**Exercise data**
-.-.-
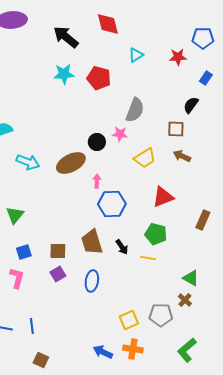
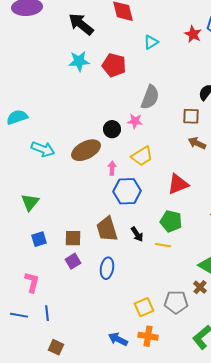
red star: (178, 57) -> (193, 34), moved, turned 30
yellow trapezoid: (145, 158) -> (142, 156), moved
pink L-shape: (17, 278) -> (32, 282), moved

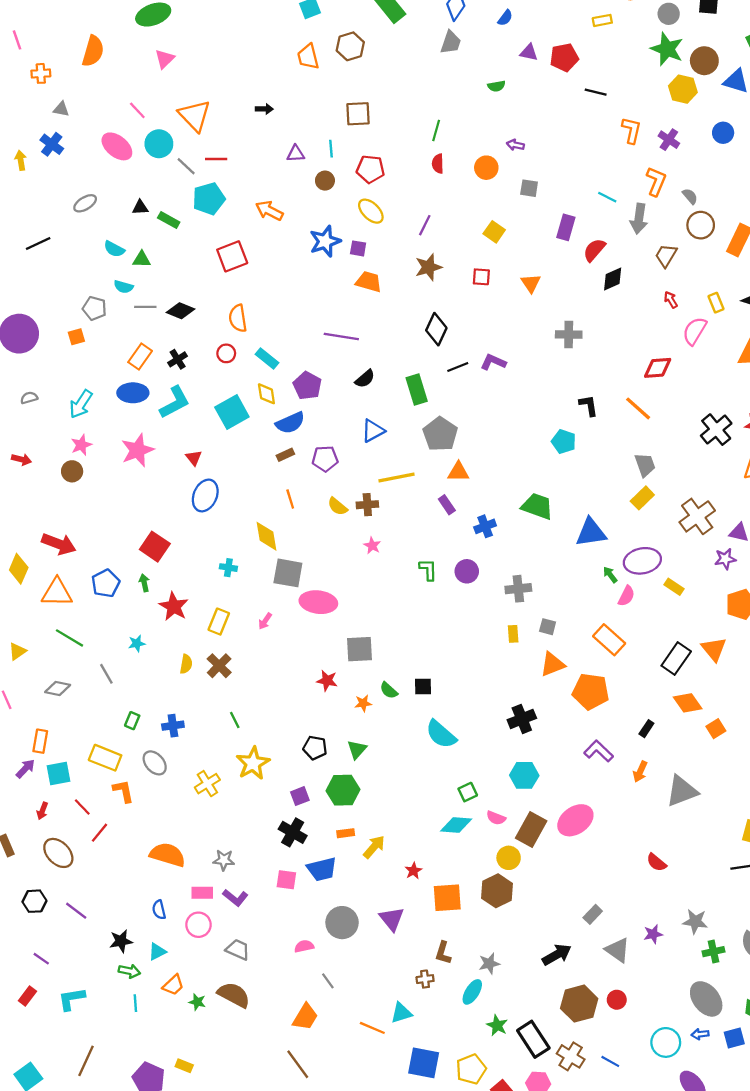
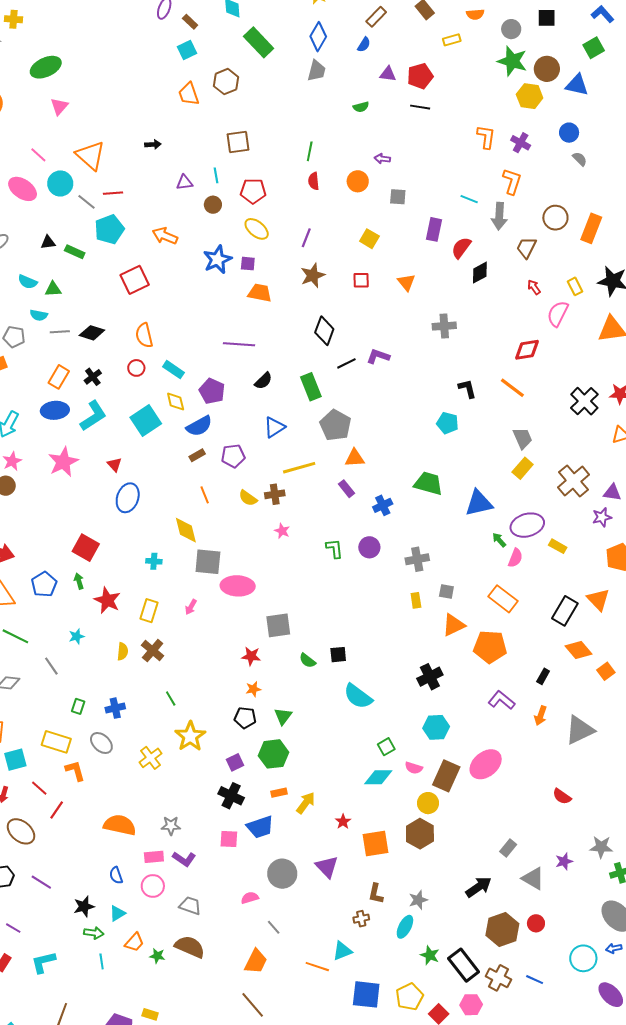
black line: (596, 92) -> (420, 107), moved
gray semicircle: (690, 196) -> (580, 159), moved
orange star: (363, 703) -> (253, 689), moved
-.-.-
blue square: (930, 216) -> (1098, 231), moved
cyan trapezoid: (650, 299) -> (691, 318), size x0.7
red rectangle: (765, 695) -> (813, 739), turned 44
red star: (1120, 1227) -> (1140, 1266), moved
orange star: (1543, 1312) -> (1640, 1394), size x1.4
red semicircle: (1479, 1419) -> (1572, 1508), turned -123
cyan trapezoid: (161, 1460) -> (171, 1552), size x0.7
-.-.-
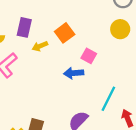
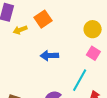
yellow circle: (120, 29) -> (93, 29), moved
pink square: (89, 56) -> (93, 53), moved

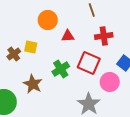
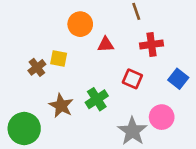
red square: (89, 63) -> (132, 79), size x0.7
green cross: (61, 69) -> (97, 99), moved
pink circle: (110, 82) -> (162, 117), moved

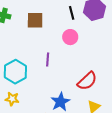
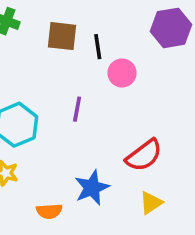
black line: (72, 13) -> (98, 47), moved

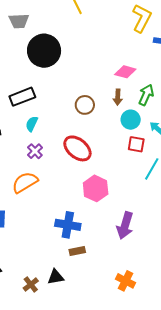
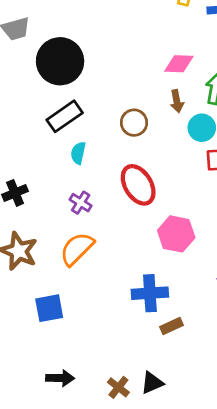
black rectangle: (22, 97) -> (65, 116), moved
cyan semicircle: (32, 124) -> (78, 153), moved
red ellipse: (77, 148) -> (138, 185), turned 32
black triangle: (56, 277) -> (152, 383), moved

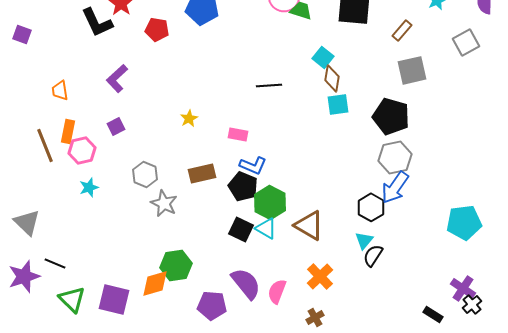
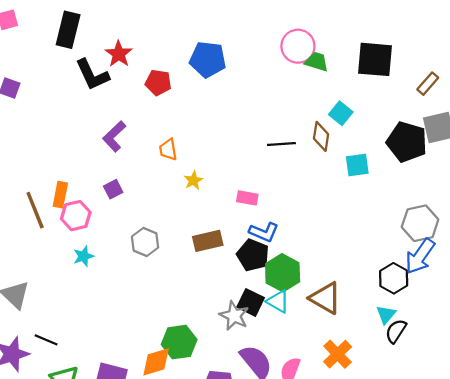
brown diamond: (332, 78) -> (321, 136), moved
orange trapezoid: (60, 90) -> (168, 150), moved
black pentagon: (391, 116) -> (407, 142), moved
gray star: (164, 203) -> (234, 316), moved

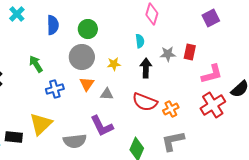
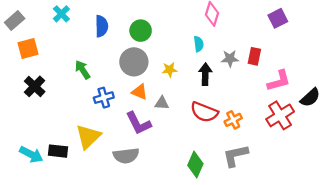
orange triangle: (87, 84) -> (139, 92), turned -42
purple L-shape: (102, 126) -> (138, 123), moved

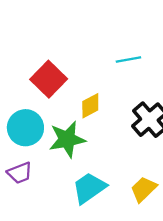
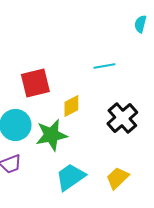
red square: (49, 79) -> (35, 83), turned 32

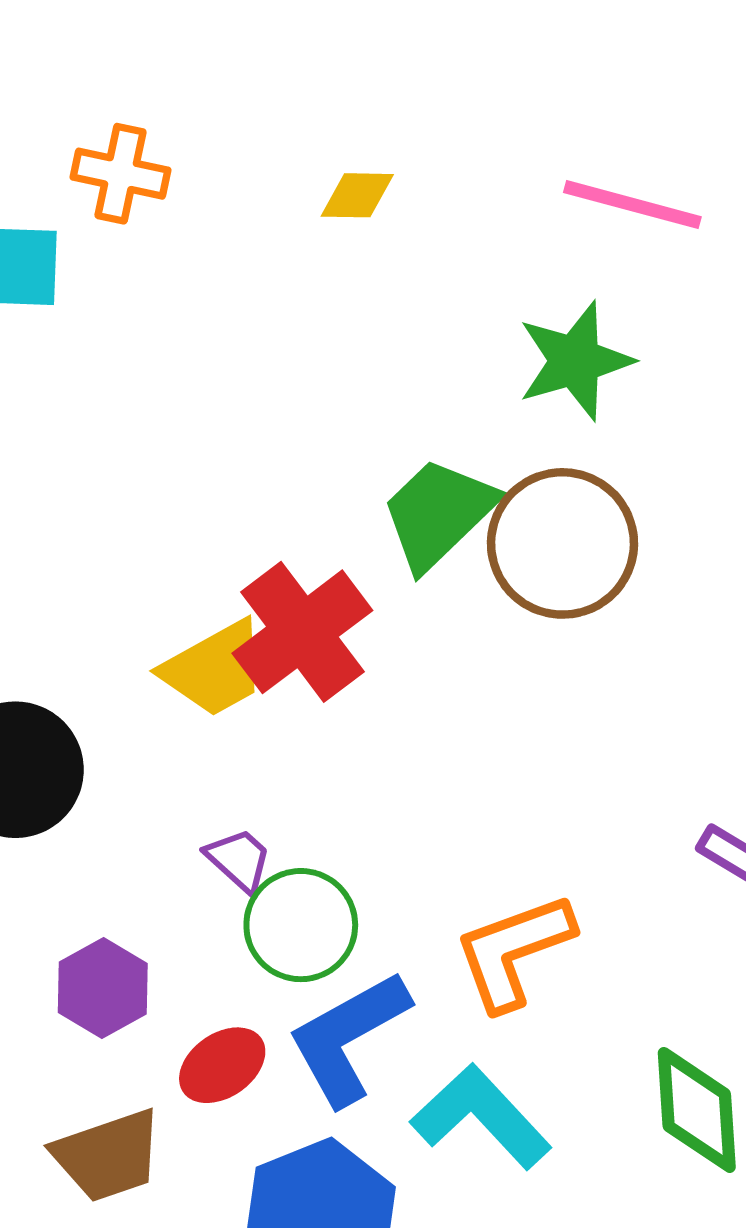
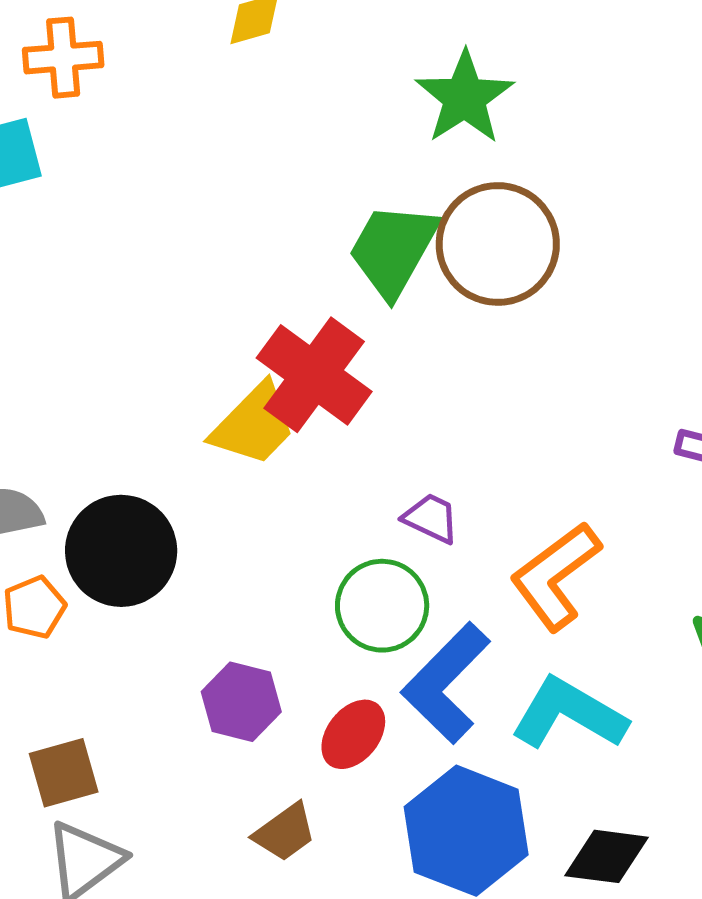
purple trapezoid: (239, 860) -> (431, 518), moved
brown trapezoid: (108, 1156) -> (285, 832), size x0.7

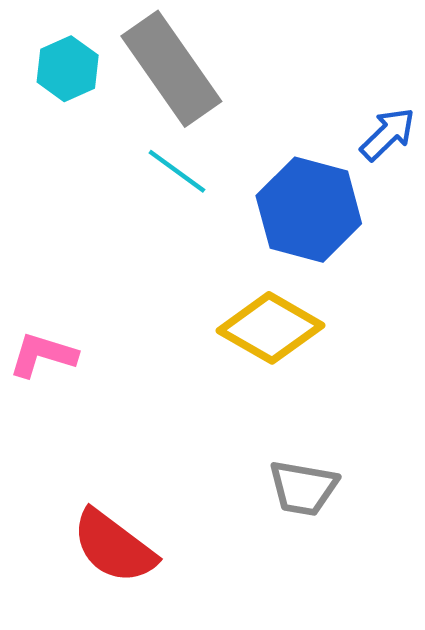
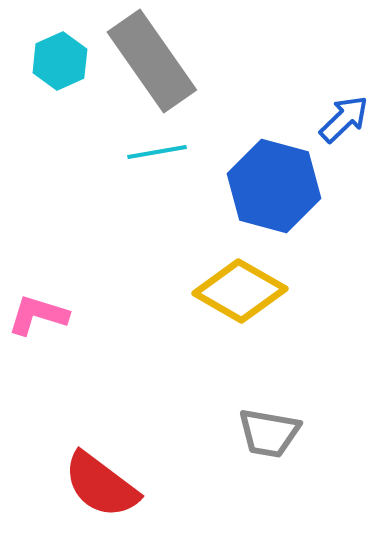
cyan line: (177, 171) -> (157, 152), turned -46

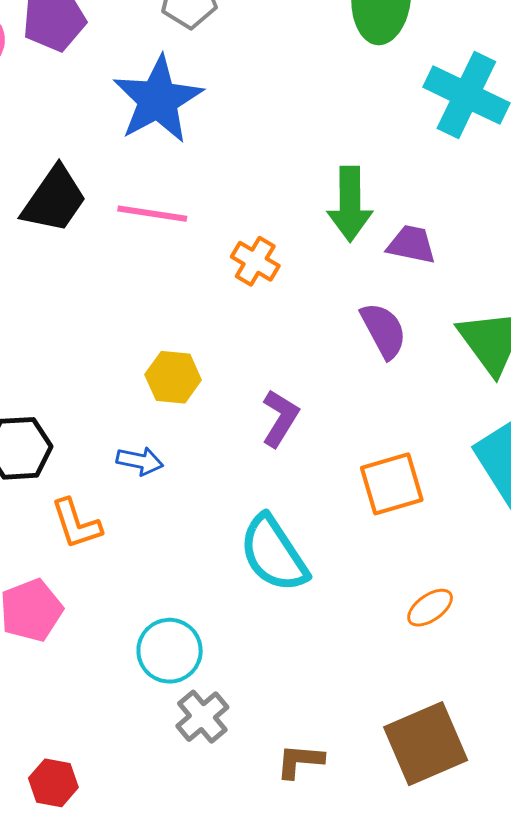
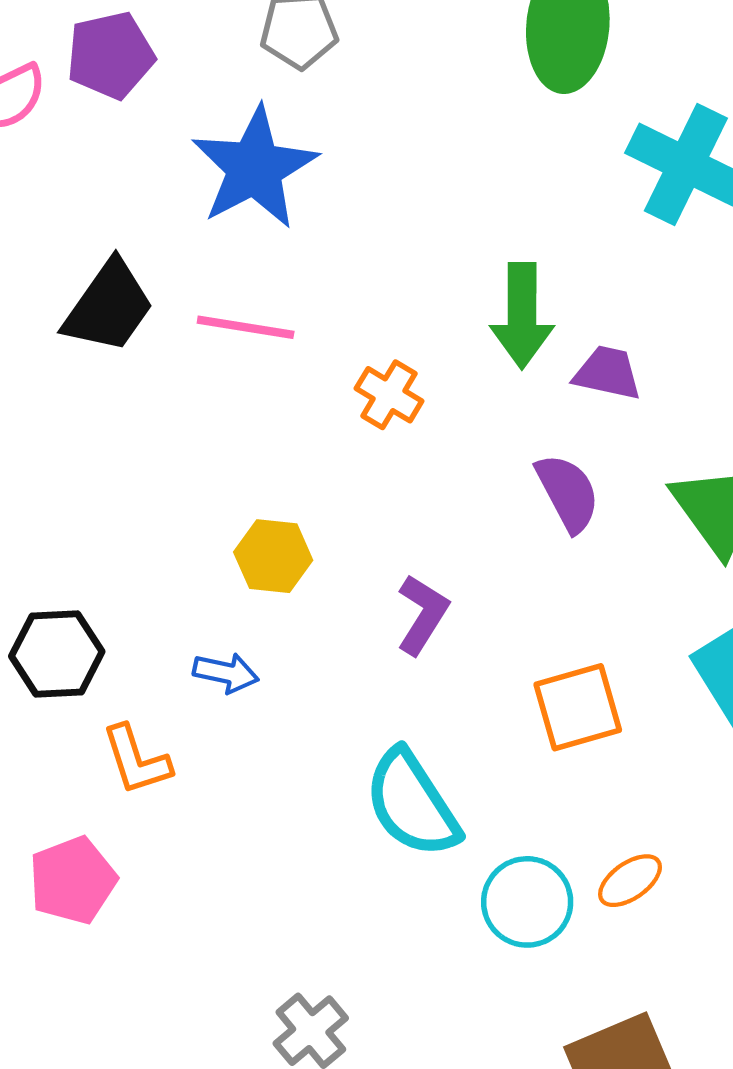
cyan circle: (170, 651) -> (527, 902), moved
-.-.-
**Assignment**
Going through the entries above, show each line that contains "semicircle".

**Your solution**
gray semicircle: (690, 196) -> (580, 159), moved
red semicircle: (1479, 1419) -> (1572, 1508), turned -123
cyan semicircle: (32, 124) -> (78, 153), moved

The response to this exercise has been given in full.